■ Problem requirements
Leave every image out, and print the remaining lines below exactly.

■ Source data
========

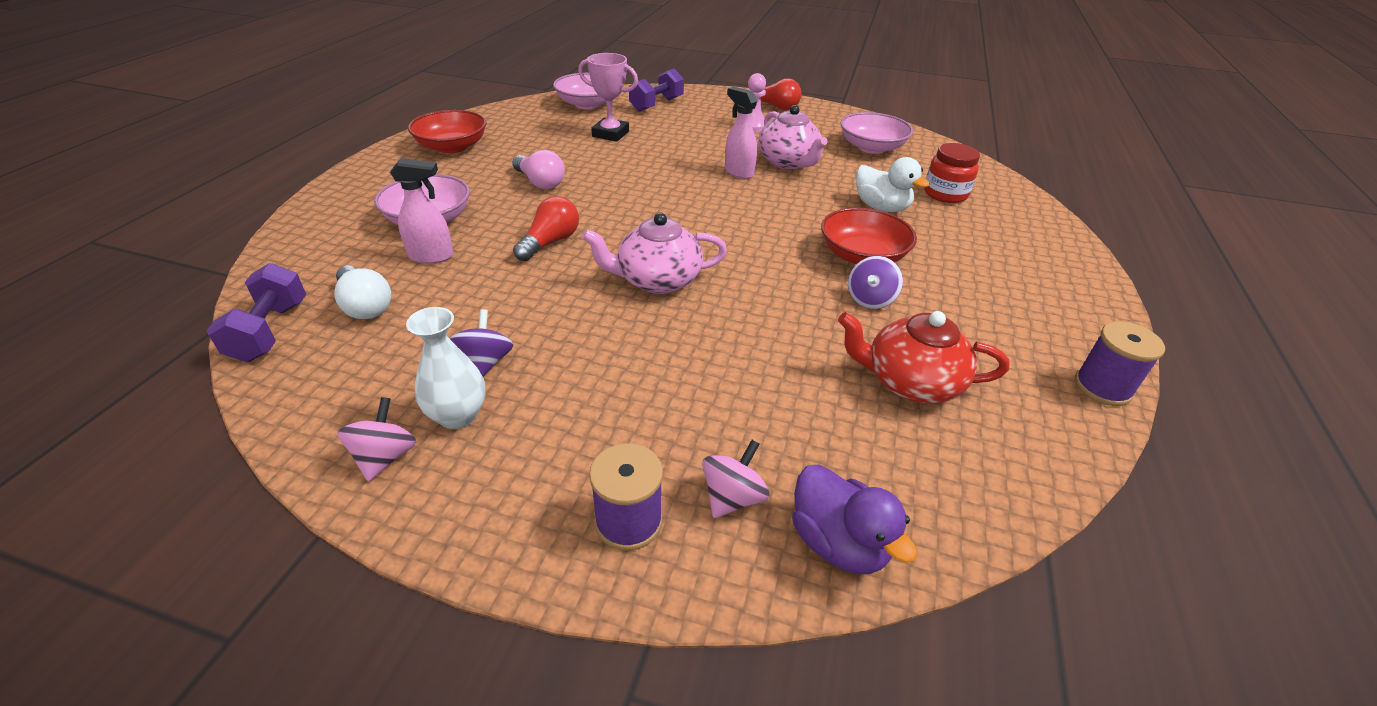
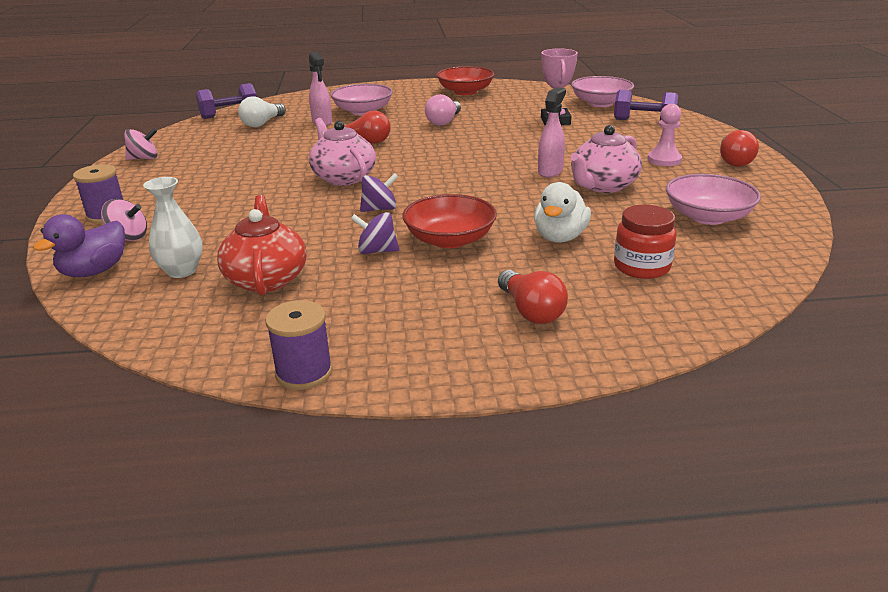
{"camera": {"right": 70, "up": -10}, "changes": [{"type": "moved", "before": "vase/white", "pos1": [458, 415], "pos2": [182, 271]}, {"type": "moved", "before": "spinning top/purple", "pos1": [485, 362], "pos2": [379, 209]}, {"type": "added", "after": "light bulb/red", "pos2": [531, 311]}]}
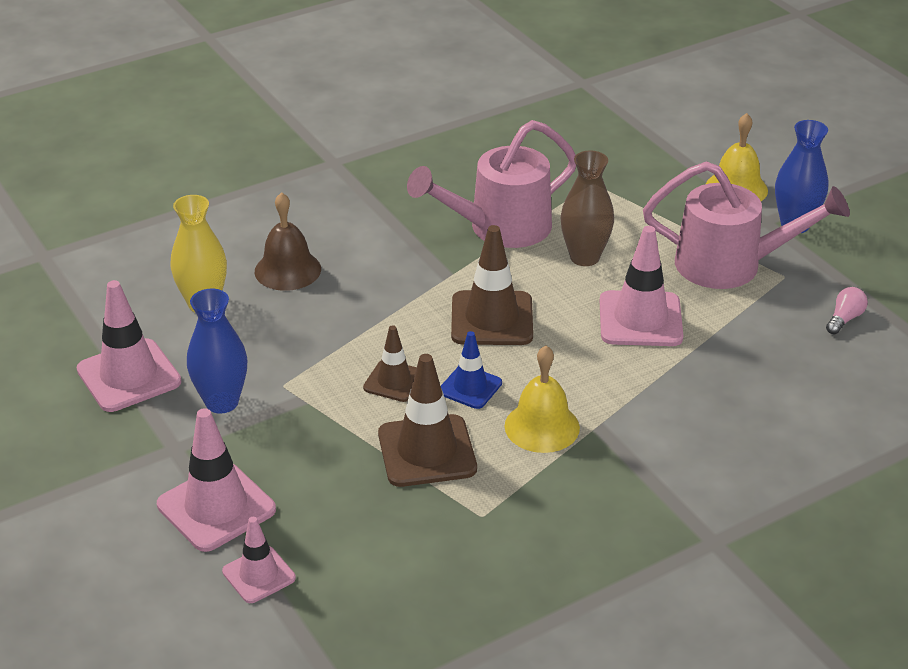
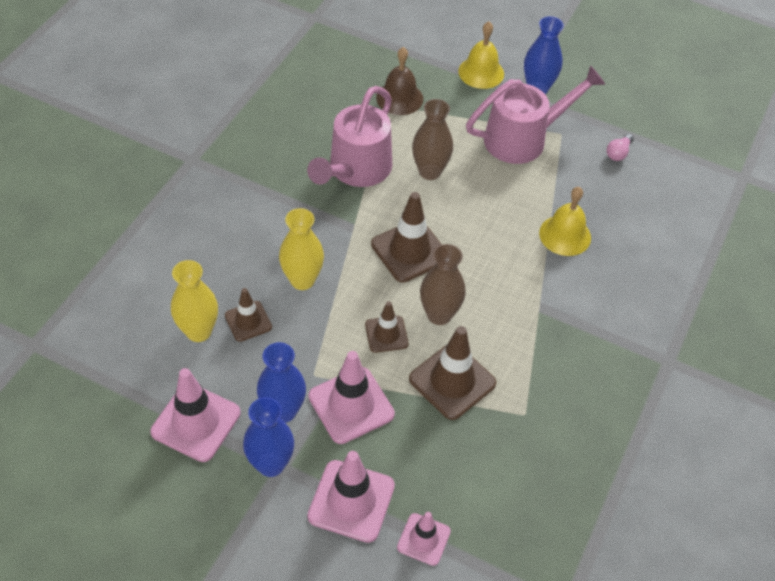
{"camera": {"right": -35, "up": 15}, "changes": [{"type": "moved", "before": "bell/brown", "pos1": [287, 270], "pos2": [399, 98]}, {"type": "replaced", "before": "traffic cone/blue", "after": "vase/brown", "pos1": [470, 387], "pos2": [439, 315]}, {"type": "moved", "before": "bell/yellow", "pos1": [542, 426], "pos2": [565, 235]}, {"type": "moved", "before": "traffic cone/pink", "pos1": [640, 319], "pos2": [351, 405]}, {"type": "turned", "before": "light bulb/pink", "pos1": [844, 319], "pos2": [618, 153], "turn": -150}, {"type": "added", "after": "traffic cone/brown", "pos2": [248, 321]}, {"type": "added", "after": "vase/blue", "pos2": [271, 464]}, {"type": "added", "after": "vase/yellow", "pos2": [302, 280]}]}
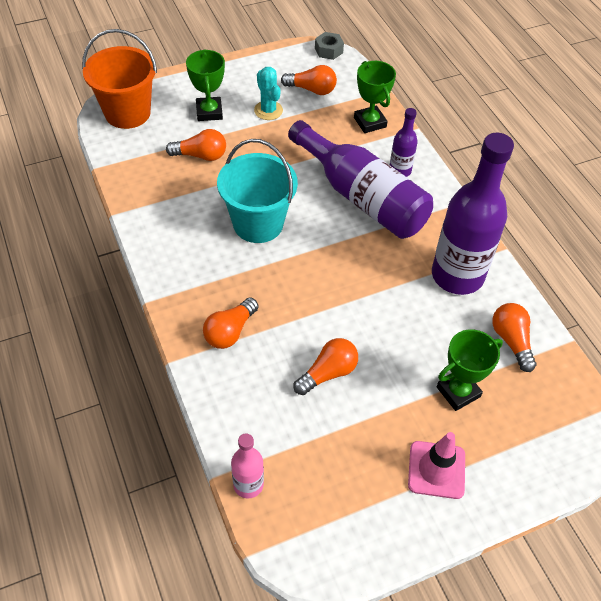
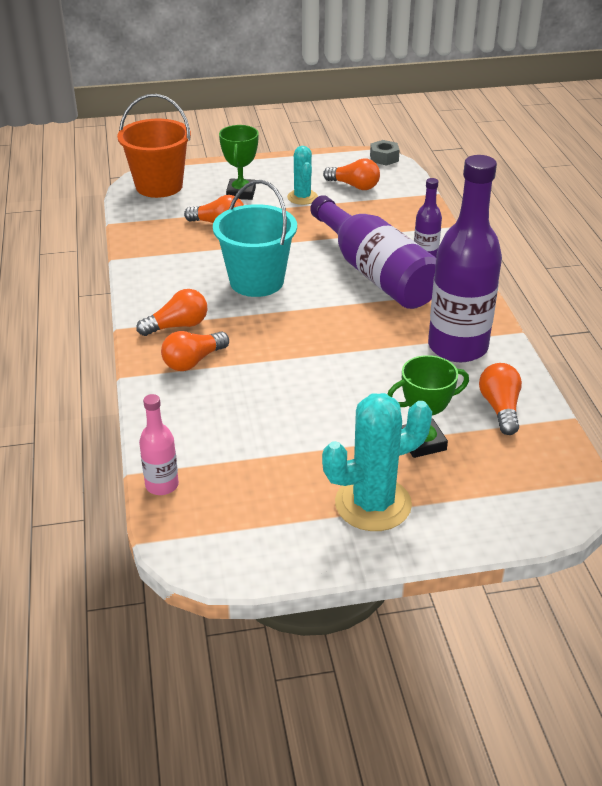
{"camera": {"right": 15, "up": -15}, "changes": [{"type": "moved", "before": "light bulb/orange", "pos1": [328, 373], "pos2": [178, 326]}, {"type": "removed", "before": "trophy/green", "pos1": [370, 122]}, {"type": "replaced", "before": "traffic cone/pink", "after": "cactus/turquoise", "pos1": [436, 470], "pos2": [373, 504]}]}
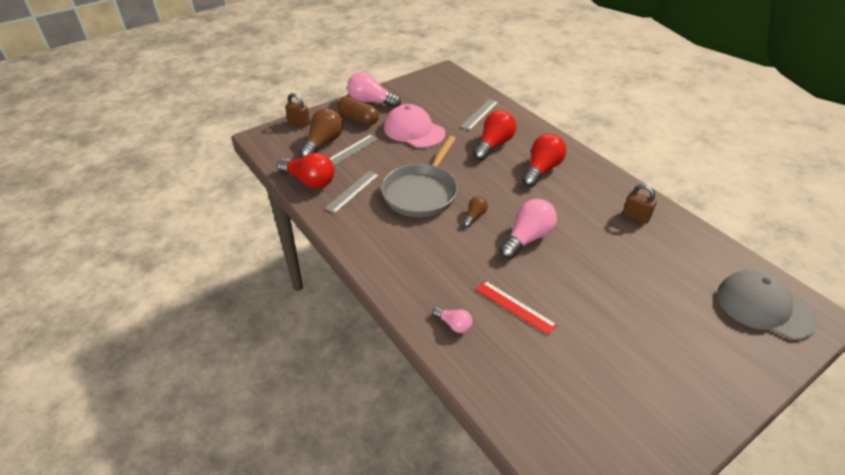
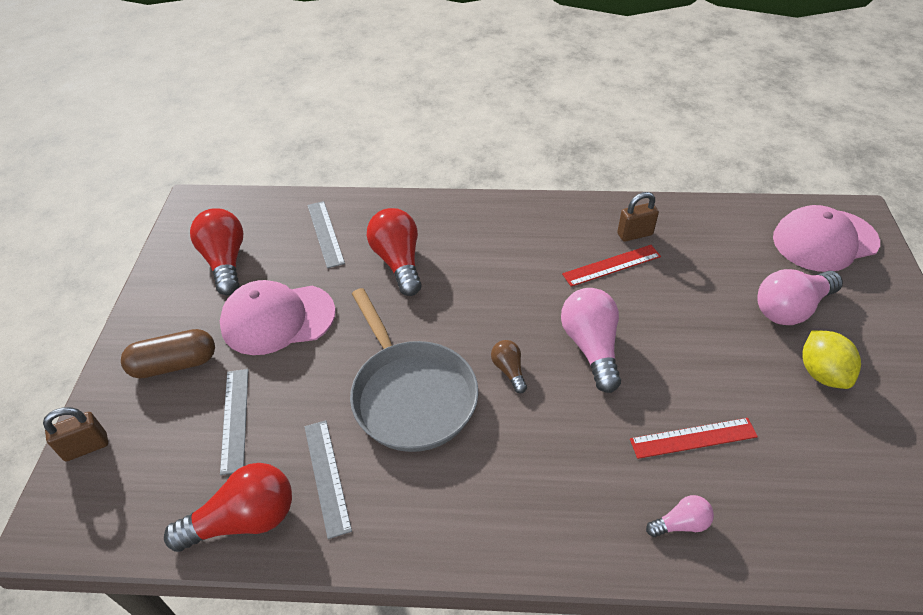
{"camera": {"right": -50, "up": 5}, "changes": [{"type": "removed", "before": "light bulb/brown", "pos1": [323, 143]}, {"type": "moved", "before": "light bulb/pink", "pos1": [371, 102], "pos2": [791, 308]}, {"type": "moved", "before": "light bulb/red", "pos1": [541, 170], "pos2": [225, 261]}, {"type": "recoloured", "before": "cap/grey", "after": "cap/pink", "pos1": [764, 307], "pos2": [824, 240]}, {"type": "added", "after": "ruler/red", "pos2": [611, 265]}, {"type": "added", "after": "lemon/yellow", "pos2": [821, 373]}]}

========

■ Problem solution
{"camera": {"right": 70, "up": -10}, "changes": [{"type": "moved", "before": "vase/white", "pos1": [458, 415], "pos2": [182, 271]}, {"type": "moved", "before": "spinning top/purple", "pos1": [485, 362], "pos2": [379, 209]}, {"type": "added", "after": "light bulb/red", "pos2": [531, 311]}]}
{"camera": {"right": -35, "up": 15}, "changes": [{"type": "moved", "before": "bell/brown", "pos1": [287, 270], "pos2": [399, 98]}, {"type": "replaced", "before": "traffic cone/blue", "after": "vase/brown", "pos1": [470, 387], "pos2": [439, 315]}, {"type": "moved", "before": "bell/yellow", "pos1": [542, 426], "pos2": [565, 235]}, {"type": "moved", "before": "traffic cone/pink", "pos1": [640, 319], "pos2": [351, 405]}, {"type": "turned", "before": "light bulb/pink", "pos1": [844, 319], "pos2": [618, 153], "turn": -150}, {"type": "added", "after": "traffic cone/brown", "pos2": [248, 321]}, {"type": "added", "after": "vase/blue", "pos2": [271, 464]}, {"type": "added", "after": "vase/yellow", "pos2": [302, 280]}]}
{"camera": {"right": 15, "up": -15}, "changes": [{"type": "moved", "before": "light bulb/orange", "pos1": [328, 373], "pos2": [178, 326]}, {"type": "removed", "before": "trophy/green", "pos1": [370, 122]}, {"type": "replaced", "before": "traffic cone/pink", "after": "cactus/turquoise", "pos1": [436, 470], "pos2": [373, 504]}]}
{"camera": {"right": -50, "up": 5}, "changes": [{"type": "removed", "before": "light bulb/brown", "pos1": [323, 143]}, {"type": "moved", "before": "light bulb/pink", "pos1": [371, 102], "pos2": [791, 308]}, {"type": "moved", "before": "light bulb/red", "pos1": [541, 170], "pos2": [225, 261]}, {"type": "recoloured", "before": "cap/grey", "after": "cap/pink", "pos1": [764, 307], "pos2": [824, 240]}, {"type": "added", "after": "ruler/red", "pos2": [611, 265]}, {"type": "added", "after": "lemon/yellow", "pos2": [821, 373]}]}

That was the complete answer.